* Problem *
From the records, return each line that has the word "Mail" in it.

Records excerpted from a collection
★ ★ ★ ★ ★ ★ ★

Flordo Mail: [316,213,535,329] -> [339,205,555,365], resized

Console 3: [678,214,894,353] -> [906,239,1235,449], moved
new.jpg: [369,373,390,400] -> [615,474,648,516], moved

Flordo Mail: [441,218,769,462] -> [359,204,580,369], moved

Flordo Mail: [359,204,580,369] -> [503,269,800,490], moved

★ ★ ★ ★ ★ ★ ★

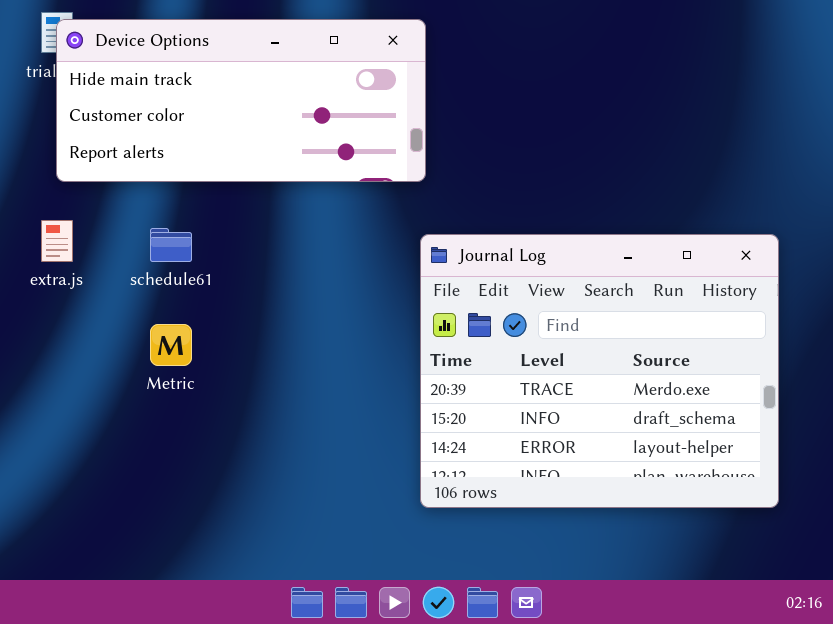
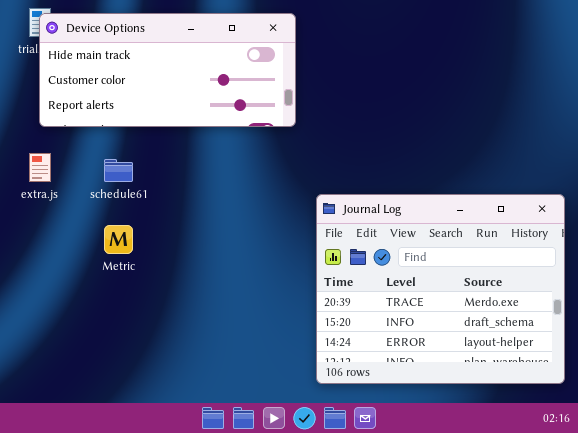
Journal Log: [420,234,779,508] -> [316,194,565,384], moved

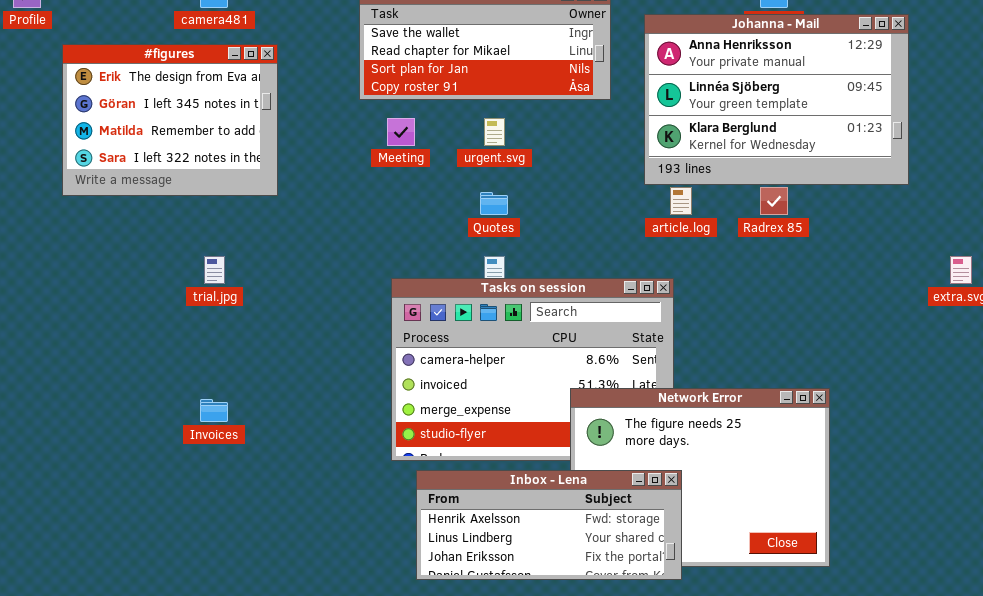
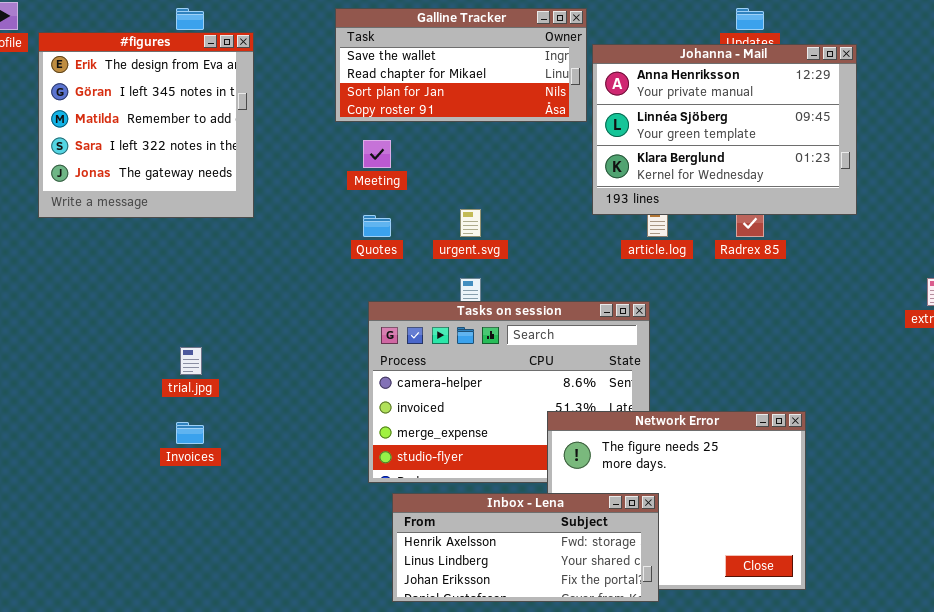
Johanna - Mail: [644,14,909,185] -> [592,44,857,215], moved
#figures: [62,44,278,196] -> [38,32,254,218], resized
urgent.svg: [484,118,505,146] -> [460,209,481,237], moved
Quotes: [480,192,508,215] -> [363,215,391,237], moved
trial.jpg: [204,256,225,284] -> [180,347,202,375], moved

★ ★ ★ ★ ★ ★ ★

* Your solution *
Flordo Mail: [316,213,535,329] -> [339,205,555,365], resized
Flordo Mail: [441,218,769,462] -> [359,204,580,369], moved
Flordo Mail: [359,204,580,369] -> [503,269,800,490], moved
Johanna - Mail: [644,14,909,185] -> [592,44,857,215], moved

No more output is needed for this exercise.